- [Data excerpts]:
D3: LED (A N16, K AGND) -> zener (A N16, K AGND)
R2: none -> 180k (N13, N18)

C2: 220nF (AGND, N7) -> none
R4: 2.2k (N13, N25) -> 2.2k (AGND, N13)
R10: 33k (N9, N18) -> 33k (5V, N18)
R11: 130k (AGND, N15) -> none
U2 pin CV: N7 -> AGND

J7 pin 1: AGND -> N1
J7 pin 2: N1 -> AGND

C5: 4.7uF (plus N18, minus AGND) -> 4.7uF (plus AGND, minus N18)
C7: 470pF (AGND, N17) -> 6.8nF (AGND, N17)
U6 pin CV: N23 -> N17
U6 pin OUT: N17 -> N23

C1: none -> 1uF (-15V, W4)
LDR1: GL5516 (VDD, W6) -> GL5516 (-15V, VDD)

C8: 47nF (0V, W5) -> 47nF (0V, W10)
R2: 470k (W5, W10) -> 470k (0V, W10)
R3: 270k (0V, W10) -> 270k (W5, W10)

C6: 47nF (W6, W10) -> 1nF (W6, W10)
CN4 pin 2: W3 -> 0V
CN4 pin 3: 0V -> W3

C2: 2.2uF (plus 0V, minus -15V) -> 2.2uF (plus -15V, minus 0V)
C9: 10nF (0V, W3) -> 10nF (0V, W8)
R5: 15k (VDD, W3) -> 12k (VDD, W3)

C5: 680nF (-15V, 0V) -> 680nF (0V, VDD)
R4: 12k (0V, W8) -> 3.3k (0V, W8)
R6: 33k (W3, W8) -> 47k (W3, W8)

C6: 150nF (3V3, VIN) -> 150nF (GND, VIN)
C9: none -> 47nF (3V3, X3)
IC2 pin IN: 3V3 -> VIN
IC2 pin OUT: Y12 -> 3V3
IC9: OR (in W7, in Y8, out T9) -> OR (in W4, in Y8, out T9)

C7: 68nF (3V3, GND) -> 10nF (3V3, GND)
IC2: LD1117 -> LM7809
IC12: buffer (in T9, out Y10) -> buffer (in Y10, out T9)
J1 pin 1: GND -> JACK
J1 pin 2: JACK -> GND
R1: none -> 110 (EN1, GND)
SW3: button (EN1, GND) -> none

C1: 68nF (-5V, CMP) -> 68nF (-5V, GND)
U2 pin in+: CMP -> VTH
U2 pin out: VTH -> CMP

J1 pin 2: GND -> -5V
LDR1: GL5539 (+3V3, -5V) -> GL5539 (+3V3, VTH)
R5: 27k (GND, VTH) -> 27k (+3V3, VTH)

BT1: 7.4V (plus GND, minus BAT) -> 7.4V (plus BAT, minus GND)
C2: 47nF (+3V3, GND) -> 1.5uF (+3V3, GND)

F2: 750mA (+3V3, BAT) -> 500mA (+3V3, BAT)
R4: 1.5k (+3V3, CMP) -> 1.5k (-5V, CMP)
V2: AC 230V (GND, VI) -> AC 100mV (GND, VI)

- [What you have to do]: Count up the lines in the listing that hold the word "AGND", and give that number only.

- [Completed exercise]: 9